- **Data excerpts**:
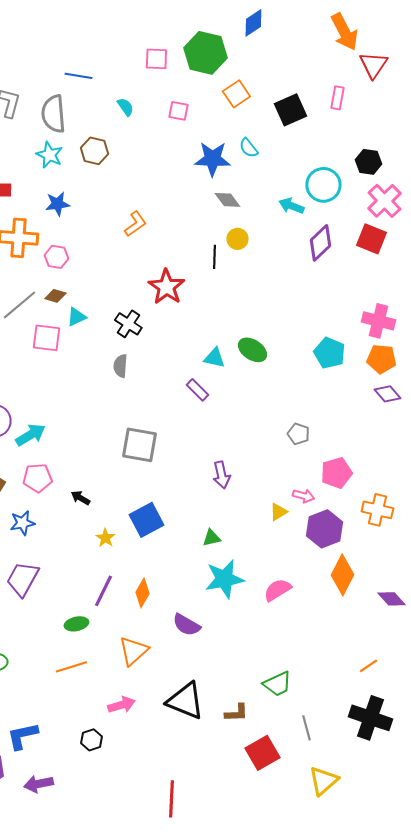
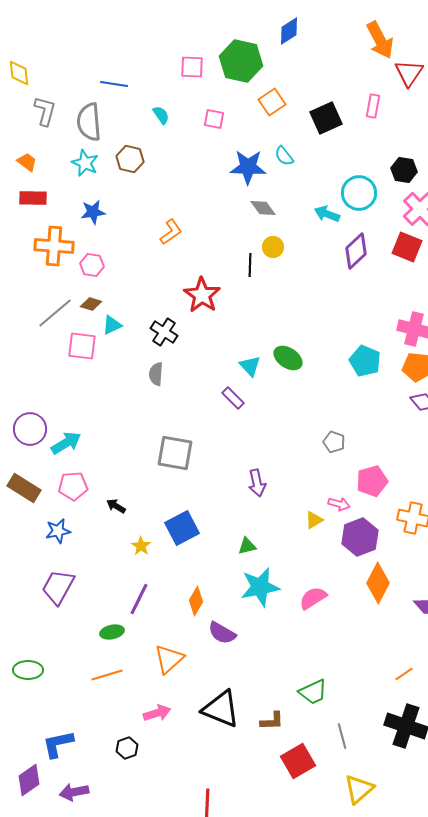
cyan triangle: (214, 358) -> (250, 366), turned 35
orange diamond: (142, 593) -> (196, 601), moved

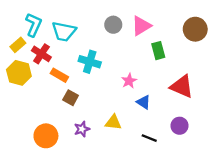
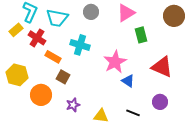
gray circle: (113, 25) -> (91, 12), moved
yellow hexagon: (19, 73) -> (17, 75), moved
pink star: (129, 81) -> (115, 62), size x1.6
yellow triangle: (113, 122) -> (101, 116), moved
orange circle: (46, 136) -> (41, 95), moved

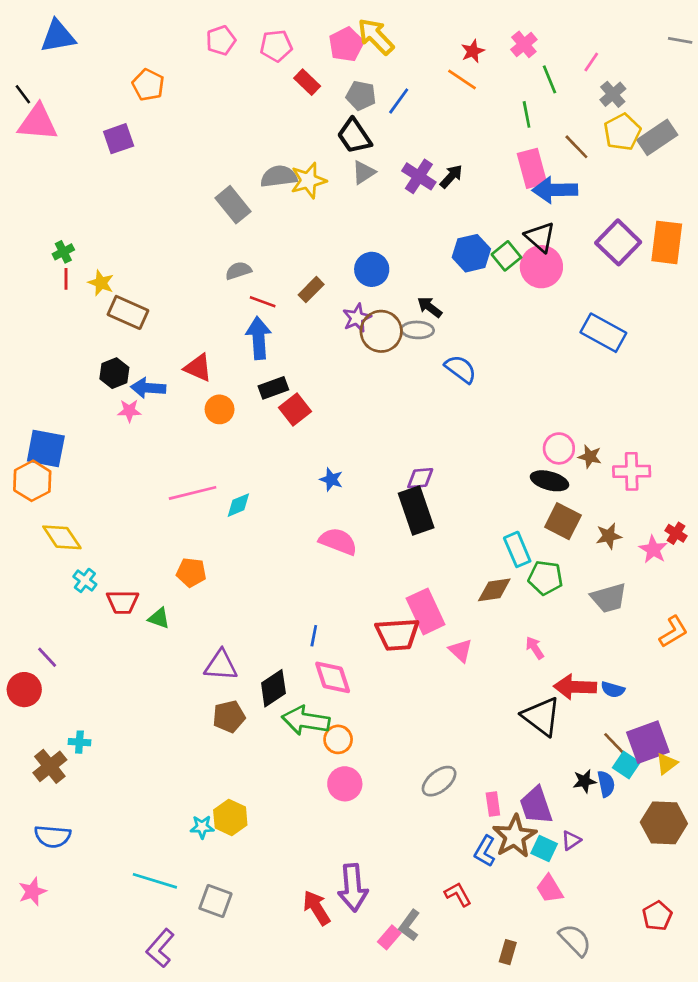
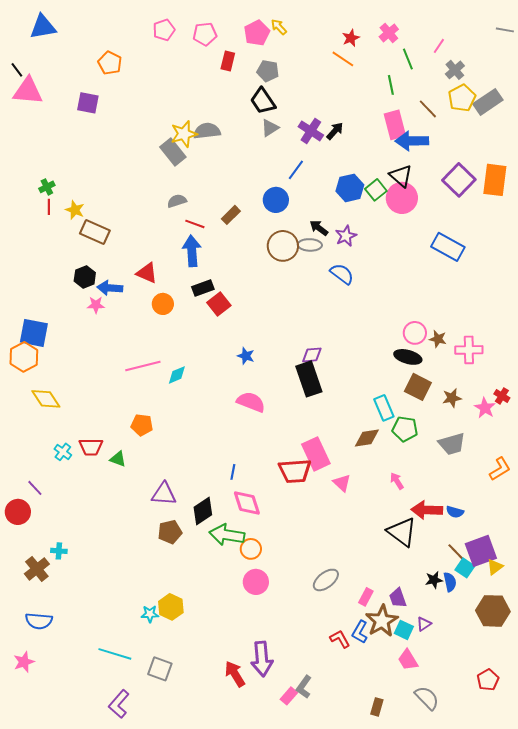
yellow arrow: (376, 36) -> (279, 27), size x0.6
red rectangle: (307, 82) -> (228, 61), turned 60
blue line: (399, 101) -> (296, 170), moved
purple square: (119, 139) -> (88, 103), turned 30
yellow star: (308, 180) -> (184, 134), moved
purple star: (357, 318) -> (346, 236), moved
cyan cross: (85, 580) -> (63, 452), moved
pink rectangle: (493, 804) -> (366, 597), turned 36
purple trapezoid: (536, 805) -> (398, 598), size x0.7
red L-shape: (458, 894) -> (340, 639), moved

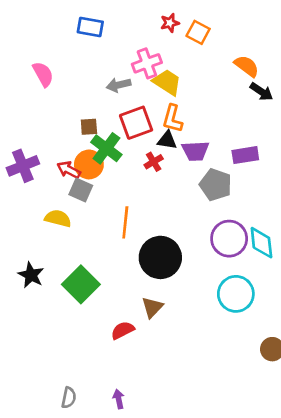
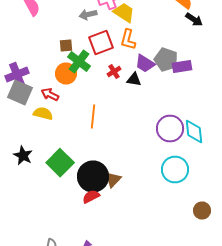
black triangle: (167, 140) -> (134, 80), moved
purple trapezoid: (195, 151) -> (145, 64), turned 35
red arrow: (69, 170) -> (50, 94), moved
gray pentagon: (216, 185) -> (166, 60), moved
gray square: (81, 190) -> (20, 92), moved, size x1.4
black circle: (160, 257) -> (93, 176), moved

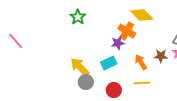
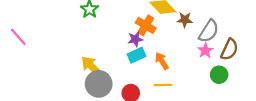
brown star: (161, 56) -> (185, 20), moved
cyan rectangle: (109, 63) -> (137, 55), moved
gray circle: (86, 82) -> (99, 84), size x1.5

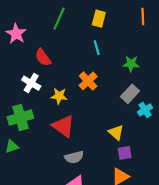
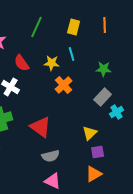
orange line: (143, 16) -> (105, 25), moved
yellow star: (59, 96) -> (52, 63), moved
yellow triangle: (116, 132) -> (90, 133), turned 35

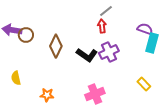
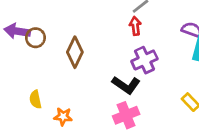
black L-shape: (87, 55) -> (126, 85), moved
yellow semicircle: (16, 78) -> (35, 99), moved

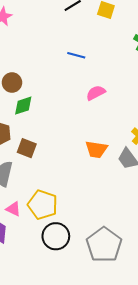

- **Assigned task**: The expected answer is the data retyped exactly, without pictures.

- **Answer**:
cyan triangle: (214, 358) -> (250, 366), turned 35
orange diamond: (142, 593) -> (196, 601), moved

gray circle: (113, 25) -> (91, 12), moved
yellow hexagon: (19, 73) -> (17, 75), moved
pink star: (129, 81) -> (115, 62), size x1.6
yellow triangle: (113, 122) -> (101, 116), moved
orange circle: (46, 136) -> (41, 95), moved

yellow arrow: (376, 36) -> (279, 27), size x0.6
red rectangle: (307, 82) -> (228, 61), turned 60
blue line: (399, 101) -> (296, 170), moved
purple square: (119, 139) -> (88, 103), turned 30
yellow star: (308, 180) -> (184, 134), moved
purple star: (357, 318) -> (346, 236), moved
cyan cross: (85, 580) -> (63, 452), moved
pink rectangle: (493, 804) -> (366, 597), turned 36
purple trapezoid: (536, 805) -> (398, 598), size x0.7
red L-shape: (458, 894) -> (340, 639), moved

black triangle: (167, 140) -> (134, 80), moved
purple trapezoid: (195, 151) -> (145, 64), turned 35
red arrow: (69, 170) -> (50, 94), moved
gray pentagon: (216, 185) -> (166, 60), moved
gray square: (81, 190) -> (20, 92), moved, size x1.4
black circle: (160, 257) -> (93, 176), moved

brown star: (161, 56) -> (185, 20), moved
cyan rectangle: (109, 63) -> (137, 55), moved
gray circle: (86, 82) -> (99, 84), size x1.5

orange line: (143, 16) -> (105, 25), moved
yellow star: (59, 96) -> (52, 63), moved
yellow triangle: (116, 132) -> (90, 133), turned 35

black L-shape: (87, 55) -> (126, 85), moved
yellow semicircle: (16, 78) -> (35, 99), moved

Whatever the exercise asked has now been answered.